[TASK ITEM] Return every line of the material exactly.

[DATA EXCERPTS]
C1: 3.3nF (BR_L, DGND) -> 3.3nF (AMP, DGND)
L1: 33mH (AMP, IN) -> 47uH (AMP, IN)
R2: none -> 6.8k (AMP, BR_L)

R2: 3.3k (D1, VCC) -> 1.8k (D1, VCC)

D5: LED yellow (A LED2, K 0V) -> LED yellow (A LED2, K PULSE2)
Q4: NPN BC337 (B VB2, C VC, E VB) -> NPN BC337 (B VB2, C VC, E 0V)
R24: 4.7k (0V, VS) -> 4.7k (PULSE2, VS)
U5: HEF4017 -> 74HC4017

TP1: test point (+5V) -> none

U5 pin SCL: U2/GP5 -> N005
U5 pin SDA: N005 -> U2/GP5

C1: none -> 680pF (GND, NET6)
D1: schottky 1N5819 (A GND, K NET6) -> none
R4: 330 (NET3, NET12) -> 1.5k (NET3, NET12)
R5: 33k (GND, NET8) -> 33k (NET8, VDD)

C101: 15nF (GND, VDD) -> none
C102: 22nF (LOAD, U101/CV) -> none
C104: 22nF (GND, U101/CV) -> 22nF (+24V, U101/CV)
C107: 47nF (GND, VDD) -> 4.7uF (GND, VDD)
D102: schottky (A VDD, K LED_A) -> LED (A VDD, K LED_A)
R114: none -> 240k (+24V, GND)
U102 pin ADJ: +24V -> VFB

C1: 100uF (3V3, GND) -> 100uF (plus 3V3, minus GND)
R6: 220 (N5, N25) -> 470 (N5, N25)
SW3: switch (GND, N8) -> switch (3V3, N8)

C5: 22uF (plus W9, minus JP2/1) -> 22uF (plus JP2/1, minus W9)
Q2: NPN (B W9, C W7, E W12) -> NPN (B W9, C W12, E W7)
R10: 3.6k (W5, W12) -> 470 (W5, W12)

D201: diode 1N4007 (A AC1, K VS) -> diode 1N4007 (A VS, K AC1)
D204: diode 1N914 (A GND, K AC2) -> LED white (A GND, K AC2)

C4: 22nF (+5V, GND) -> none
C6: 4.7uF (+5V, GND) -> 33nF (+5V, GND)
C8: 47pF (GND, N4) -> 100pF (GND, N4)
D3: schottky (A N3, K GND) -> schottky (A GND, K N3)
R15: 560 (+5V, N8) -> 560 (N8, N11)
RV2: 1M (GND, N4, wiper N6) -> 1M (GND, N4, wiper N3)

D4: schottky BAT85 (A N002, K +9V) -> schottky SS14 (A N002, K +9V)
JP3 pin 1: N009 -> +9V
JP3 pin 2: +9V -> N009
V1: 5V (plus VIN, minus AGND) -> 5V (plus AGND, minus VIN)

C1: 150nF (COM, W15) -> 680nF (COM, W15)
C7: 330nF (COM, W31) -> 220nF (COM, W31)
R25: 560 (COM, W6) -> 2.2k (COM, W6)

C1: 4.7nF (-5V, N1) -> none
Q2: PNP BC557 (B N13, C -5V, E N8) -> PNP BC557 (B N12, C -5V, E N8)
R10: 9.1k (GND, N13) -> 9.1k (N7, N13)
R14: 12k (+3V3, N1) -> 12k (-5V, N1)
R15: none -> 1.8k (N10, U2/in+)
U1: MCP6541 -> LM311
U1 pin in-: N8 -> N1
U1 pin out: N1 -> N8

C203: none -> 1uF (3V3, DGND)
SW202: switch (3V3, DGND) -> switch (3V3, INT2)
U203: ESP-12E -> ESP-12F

[YOUR RESPONSE]
C1: 3.3nF (BR_L, DGND) -> 3.3nF (AMP, DGND)
L1: 33mH (AMP, IN) -> 47uH (AMP, IN)
R2: none -> 6.8k (AMP, BR_L)

R2: 3.3k (D1, VCC) -> 1.8k (D1, VCC)

D5: LED yellow (A LED2, K 0V) -> LED yellow (A LED2, K PULSE2)
Q4: NPN BC337 (B VB2, C VC, E VB) -> NPN BC337 (B VB2, C VC, E 0V)
R24: 4.7k (0V, VS) -> 4.7k (PULSE2, VS)
U5: HEF4017 -> 74HC4017

TP1: test point (+5V) -> none

U5 pin SCL: U2/GP5 -> N005
U5 pin SDA: N005 -> U2/GP5

C1: none -> 680pF (GND, NET6)
D1: schottky 1N5819 (A GND, K NET6) -> none
R4: 330 (NET3, NET12) -> 1.5k (NET3, NET12)
R5: 33k (GND, NET8) -> 33k (NET8, VDD)

C101: 15nF (GND, VDD) -> none
C102: 22nF (LOAD, U101/CV) -> none
C104: 22nF (GND, U101/CV) -> 22nF (+24V, U101/CV)
C107: 47nF (GND, VDD) -> 4.7uF (GND, VDD)
D102: schottky (A VDD, K LED_A) -> LED (A VDD, K LED_A)
R114: none -> 240k (+24V, GND)
U102 pin ADJ: +24V -> VFB

C1: 100uF (3V3, GND) -> 100uF (plus 3V3, minus GND)
R6: 220 (N5, N25) -> 470 (N5, N25)
SW3: switch (GND, N8) -> switch (3V3, N8)

C5: 22uF (plus W9, minus JP2/1) -> 22uF (plus JP2/1, minus W9)
Q2: NPN (B W9, C W7, E W12) -> NPN (B W9, C W12, E W7)
R10: 3.6k (W5, W12) -> 470 (W5, W12)

D201: diode 1N4007 (A AC1, K VS) -> diode 1N4007 (A VS, K AC1)
D204: diode 1N914 (A GND, K AC2) -> LED white (A GND, K AC2)

C4: 22nF (+5V, GND) -> none
C6: 4.7uF (+5V, GND) -> 33nF (+5V, GND)
C8: 47pF (GND, N4) -> 100pF (GND, N4)
D3: schottky (A N3, K GND) -> schottky (A GND, K N3)
R15: 560 (+5V, N8) -> 560 (N8, N11)
RV2: 1M (GND, N4, wiper N6) -> 1M (GND, N4, wiper N3)

D4: schottky BAT85 (A N002, K +9V) -> schottky SS14 (A N002, K +9V)
JP3 pin 1: N009 -> +9V
JP3 pin 2: +9V -> N009
V1: 5V (plus VIN, minus AGND) -> 5V (plus AGND, minus VIN)

C1: 150nF (COM, W15) -> 680nF (COM, W15)
C7: 330nF (COM, W31) -> 220nF (COM, W31)
R25: 560 (COM, W6) -> 2.2k (COM, W6)

C1: 4.7nF (-5V, N1) -> none
Q2: PNP BC557 (B N13, C -5V, E N8) -> PNP BC557 (B N12, C -5V, E N8)
R10: 9.1k (GND, N13) -> 9.1k (N7, N13)
R14: 12k (+3V3, N1) -> 12k (-5V, N1)
R15: none -> 1.8k (N10, U2/in+)
U1: MCP6541 -> LM311
U1 pin in-: N8 -> N1
U1 pin out: N1 -> N8

C203: none -> 1uF (3V3, DGND)
SW202: switch (3V3, DGND) -> switch (3V3, INT2)
U203: ESP-12E -> ESP-12F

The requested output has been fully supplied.